In the listing below, start your output at the line with "green triangle: (148, 307)" and end it after the line with "yellow semicircle: (248, 919)", copying every line exactly.

## SUPPLIED ENTRIES
- Opening Delimiter -
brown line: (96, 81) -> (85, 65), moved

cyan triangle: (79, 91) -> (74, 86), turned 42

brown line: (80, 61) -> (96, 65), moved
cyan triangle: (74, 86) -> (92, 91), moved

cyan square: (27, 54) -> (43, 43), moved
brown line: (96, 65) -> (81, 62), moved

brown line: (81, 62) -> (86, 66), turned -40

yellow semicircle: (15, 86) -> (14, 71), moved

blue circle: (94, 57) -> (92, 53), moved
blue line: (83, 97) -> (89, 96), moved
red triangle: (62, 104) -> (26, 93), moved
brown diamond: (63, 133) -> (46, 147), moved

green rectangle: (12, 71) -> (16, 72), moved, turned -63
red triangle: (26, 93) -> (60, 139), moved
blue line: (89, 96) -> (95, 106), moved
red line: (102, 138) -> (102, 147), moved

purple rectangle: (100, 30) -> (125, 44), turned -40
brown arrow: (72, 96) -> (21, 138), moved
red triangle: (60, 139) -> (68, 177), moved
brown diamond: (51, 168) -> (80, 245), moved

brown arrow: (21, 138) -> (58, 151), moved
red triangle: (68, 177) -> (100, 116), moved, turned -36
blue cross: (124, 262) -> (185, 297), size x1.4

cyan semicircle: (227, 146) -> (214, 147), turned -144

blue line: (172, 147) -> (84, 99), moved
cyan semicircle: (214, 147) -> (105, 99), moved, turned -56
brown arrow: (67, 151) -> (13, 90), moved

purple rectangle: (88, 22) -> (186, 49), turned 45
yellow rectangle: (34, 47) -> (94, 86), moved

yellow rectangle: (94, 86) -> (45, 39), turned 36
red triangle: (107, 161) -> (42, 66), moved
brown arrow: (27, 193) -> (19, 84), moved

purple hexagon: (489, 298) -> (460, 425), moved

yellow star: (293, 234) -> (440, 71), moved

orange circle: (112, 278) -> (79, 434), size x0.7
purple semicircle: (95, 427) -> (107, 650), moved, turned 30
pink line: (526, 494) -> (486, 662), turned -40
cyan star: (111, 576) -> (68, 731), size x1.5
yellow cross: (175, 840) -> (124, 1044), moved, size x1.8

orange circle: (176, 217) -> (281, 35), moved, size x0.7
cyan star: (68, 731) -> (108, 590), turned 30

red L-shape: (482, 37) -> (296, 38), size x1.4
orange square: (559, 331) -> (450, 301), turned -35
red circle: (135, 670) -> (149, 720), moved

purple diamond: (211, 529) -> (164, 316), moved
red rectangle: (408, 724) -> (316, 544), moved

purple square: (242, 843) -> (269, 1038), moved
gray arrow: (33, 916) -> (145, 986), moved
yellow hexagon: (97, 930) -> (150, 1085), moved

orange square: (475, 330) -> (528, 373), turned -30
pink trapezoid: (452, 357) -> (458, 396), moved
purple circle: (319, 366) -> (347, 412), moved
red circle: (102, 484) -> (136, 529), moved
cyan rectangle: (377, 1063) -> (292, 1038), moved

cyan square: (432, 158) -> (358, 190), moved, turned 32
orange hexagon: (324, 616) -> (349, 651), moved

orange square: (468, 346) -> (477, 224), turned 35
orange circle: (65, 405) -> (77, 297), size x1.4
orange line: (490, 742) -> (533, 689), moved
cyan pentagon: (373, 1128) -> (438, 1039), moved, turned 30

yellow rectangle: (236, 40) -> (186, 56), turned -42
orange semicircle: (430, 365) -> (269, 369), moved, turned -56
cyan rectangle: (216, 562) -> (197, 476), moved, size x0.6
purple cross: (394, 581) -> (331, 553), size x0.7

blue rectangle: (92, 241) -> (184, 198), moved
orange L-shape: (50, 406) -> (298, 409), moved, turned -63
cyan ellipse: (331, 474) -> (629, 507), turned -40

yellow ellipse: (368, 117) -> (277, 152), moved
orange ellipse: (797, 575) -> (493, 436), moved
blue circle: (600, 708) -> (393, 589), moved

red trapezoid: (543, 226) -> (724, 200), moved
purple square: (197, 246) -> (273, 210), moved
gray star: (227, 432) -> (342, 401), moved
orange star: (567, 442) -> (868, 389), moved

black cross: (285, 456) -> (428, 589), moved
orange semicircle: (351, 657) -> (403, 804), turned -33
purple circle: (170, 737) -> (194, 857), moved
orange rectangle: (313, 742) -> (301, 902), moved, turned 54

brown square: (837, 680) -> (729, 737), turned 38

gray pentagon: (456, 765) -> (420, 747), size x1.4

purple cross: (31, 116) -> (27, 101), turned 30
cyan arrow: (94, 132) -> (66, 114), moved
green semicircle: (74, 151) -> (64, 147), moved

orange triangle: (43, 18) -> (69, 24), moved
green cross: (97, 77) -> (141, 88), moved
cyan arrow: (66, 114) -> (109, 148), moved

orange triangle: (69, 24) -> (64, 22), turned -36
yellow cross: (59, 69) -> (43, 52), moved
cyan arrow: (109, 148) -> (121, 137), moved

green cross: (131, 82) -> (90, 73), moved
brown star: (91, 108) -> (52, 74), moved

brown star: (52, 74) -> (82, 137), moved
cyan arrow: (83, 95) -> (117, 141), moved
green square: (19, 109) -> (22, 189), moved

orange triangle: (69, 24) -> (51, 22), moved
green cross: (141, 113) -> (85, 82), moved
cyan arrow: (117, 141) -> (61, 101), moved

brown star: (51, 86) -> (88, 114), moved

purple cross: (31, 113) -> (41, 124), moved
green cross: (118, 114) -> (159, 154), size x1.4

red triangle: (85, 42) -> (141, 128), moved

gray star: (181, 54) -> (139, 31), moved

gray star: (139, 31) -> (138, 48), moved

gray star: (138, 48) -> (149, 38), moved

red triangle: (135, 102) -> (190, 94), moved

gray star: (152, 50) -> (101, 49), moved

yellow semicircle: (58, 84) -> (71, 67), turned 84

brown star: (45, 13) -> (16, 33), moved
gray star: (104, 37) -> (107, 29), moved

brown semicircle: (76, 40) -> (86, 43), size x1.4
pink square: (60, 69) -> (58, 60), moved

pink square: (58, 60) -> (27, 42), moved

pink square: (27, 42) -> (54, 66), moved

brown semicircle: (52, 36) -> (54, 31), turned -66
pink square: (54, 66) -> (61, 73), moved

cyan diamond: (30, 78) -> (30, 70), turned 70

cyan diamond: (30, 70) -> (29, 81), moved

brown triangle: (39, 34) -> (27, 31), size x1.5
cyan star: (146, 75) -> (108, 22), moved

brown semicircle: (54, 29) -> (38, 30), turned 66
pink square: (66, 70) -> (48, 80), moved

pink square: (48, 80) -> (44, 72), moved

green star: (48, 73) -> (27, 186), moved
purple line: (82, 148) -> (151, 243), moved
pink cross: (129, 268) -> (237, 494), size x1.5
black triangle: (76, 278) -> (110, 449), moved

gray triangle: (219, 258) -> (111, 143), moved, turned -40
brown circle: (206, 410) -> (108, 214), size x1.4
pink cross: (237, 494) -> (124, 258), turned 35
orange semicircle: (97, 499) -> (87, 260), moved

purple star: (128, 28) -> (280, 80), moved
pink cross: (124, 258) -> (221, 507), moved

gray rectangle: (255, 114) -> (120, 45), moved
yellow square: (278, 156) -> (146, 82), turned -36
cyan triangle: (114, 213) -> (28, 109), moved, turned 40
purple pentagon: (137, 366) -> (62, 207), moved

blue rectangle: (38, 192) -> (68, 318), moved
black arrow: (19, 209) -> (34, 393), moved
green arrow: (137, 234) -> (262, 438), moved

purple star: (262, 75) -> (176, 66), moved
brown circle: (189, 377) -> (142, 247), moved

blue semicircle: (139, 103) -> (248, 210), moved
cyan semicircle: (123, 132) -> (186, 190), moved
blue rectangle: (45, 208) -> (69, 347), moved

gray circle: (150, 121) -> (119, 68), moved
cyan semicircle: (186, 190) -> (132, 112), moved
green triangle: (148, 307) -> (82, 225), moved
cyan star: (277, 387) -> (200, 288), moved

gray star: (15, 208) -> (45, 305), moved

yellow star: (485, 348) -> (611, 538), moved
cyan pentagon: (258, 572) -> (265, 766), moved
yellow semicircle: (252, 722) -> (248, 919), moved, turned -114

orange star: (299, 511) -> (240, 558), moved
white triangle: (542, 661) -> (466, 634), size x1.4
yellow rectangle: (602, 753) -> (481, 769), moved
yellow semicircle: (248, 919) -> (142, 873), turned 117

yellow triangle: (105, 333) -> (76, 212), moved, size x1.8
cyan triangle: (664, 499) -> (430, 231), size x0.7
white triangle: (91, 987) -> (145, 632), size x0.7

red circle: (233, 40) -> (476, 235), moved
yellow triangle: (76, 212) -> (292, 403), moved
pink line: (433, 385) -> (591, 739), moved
- Closing Delimiter -
## PROBLEM SOLUTION
green triangle: (148, 307) -> (82, 225), moved
cyan star: (277, 387) -> (200, 288), moved

gray star: (15, 208) -> (45, 305), moved

yellow star: (485, 348) -> (611, 538), moved
cyan pentagon: (258, 572) -> (265, 766), moved
yellow semicircle: (252, 722) -> (248, 919), moved, turned -114

orange star: (299, 511) -> (240, 558), moved
white triangle: (542, 661) -> (466, 634), size x1.4
yellow rectangle: (602, 753) -> (481, 769), moved
yellow semicircle: (248, 919) -> (142, 873), turned 117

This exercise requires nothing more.